WORK ORDER -
Begin your copy at the line that holds "F3: 2A (GND, SIG14) -> 2A (SIG14, VCC)" and carry it through the final line of the data, writing out each line exactly and omitting pictures.

(Change detection outputs)
--------------------

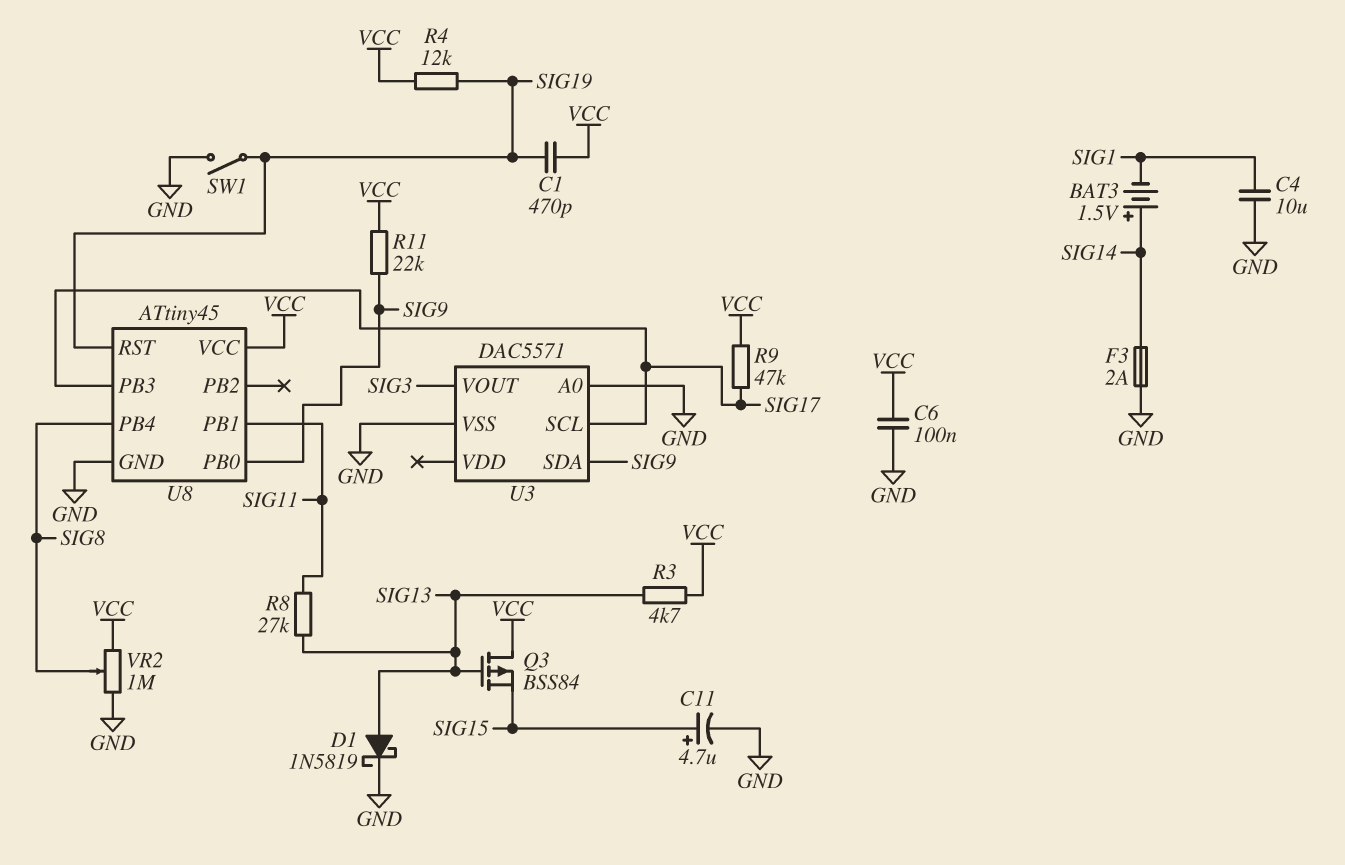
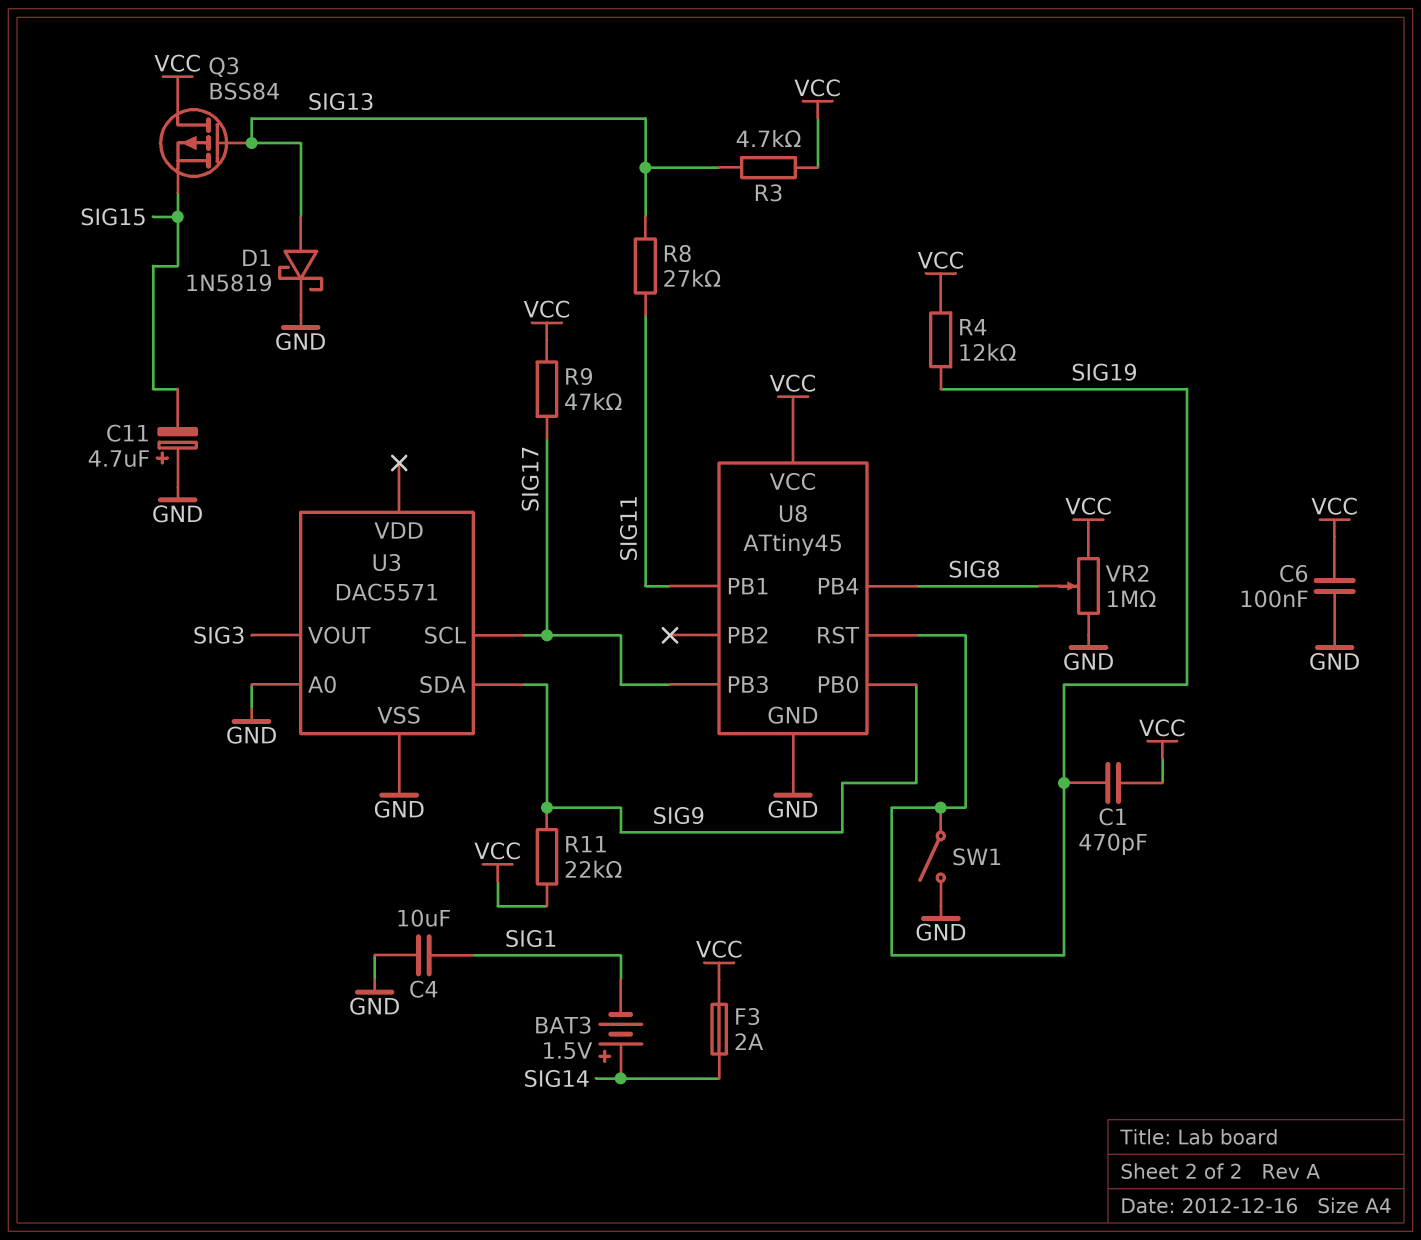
C11: 4.7uF (plus SIG15, minus GND) -> 4.7uF (plus GND, minus SIG15)
F3: 2A (GND, SIG14) -> 2A (SIG14, VCC)

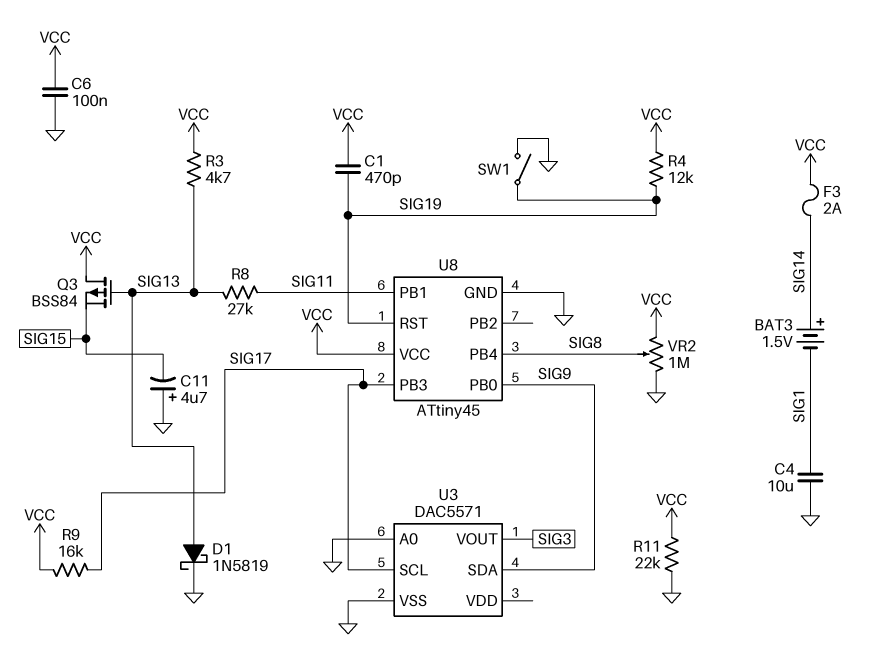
R9: 47k (SIG17, VCC) -> 16k (SIG17, VCC)
R11: 22k (SIG9, VCC) -> 22k (GND, VCC)

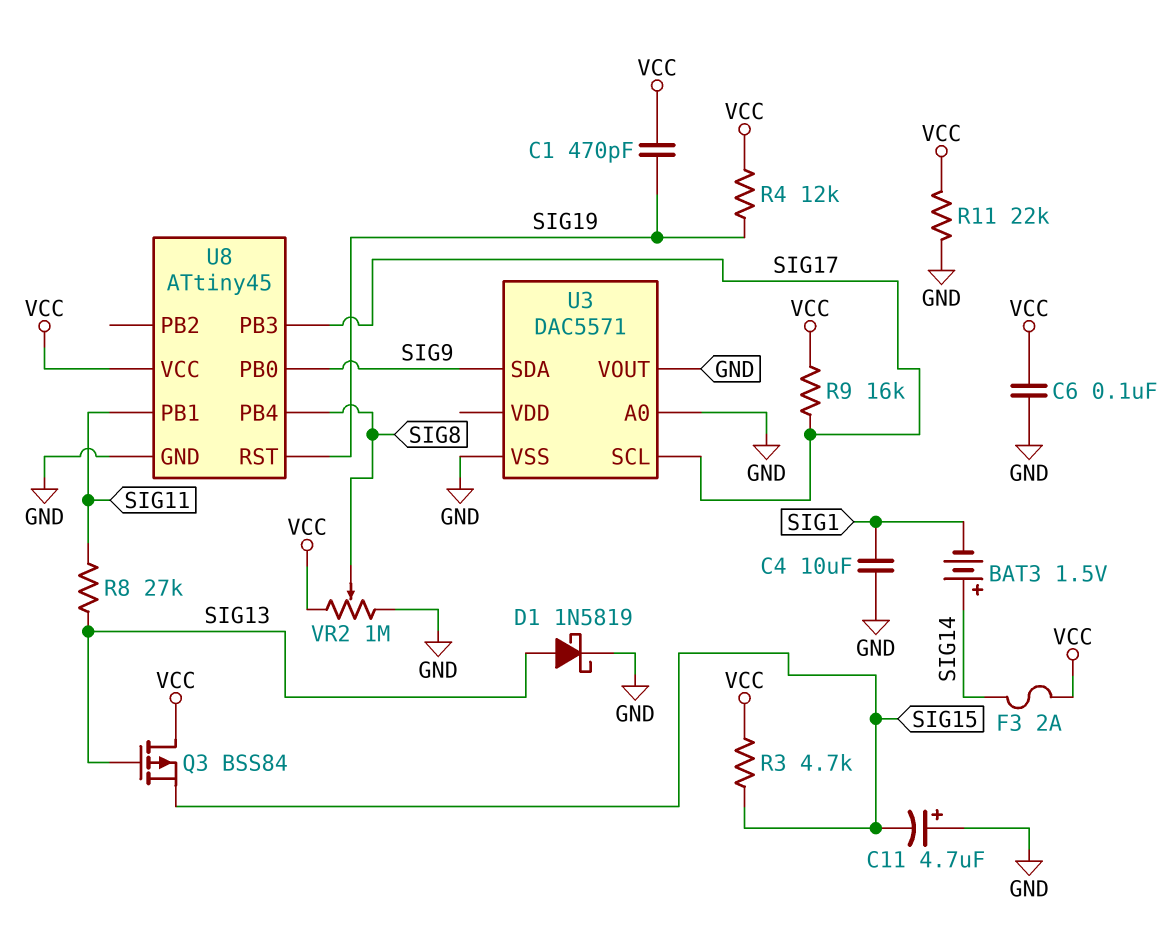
R3: 4.7k (SIG13, VCC) -> 4.7k (SIG15, VCC)
SW1: switch (GND, SIG19) -> none
U3 pin VOUT: SIG3 -> GND

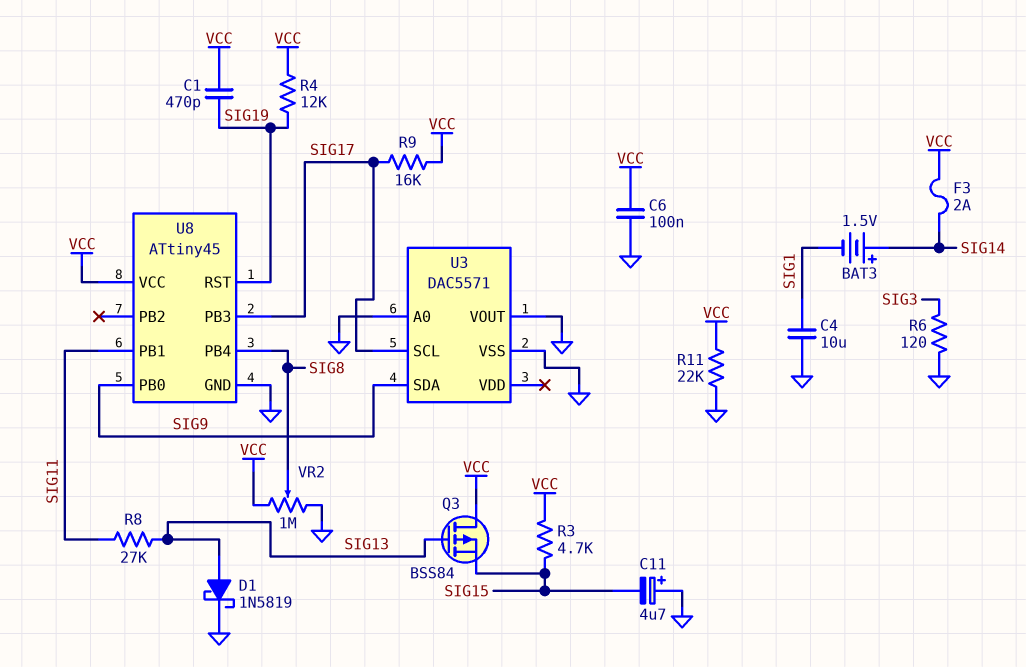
R6: none -> 120 (GND, SIG3)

--------------------

YOUR SOLUTION -
F3: 2A (GND, SIG14) -> 2A (SIG14, VCC)

R9: 47k (SIG17, VCC) -> 16k (SIG17, VCC)
R11: 22k (SIG9, VCC) -> 22k (GND, VCC)

R3: 4.7k (SIG13, VCC) -> 4.7k (SIG15, VCC)
SW1: switch (GND, SIG19) -> none
U3 pin VOUT: SIG3 -> GND

R6: none -> 120 (GND, SIG3)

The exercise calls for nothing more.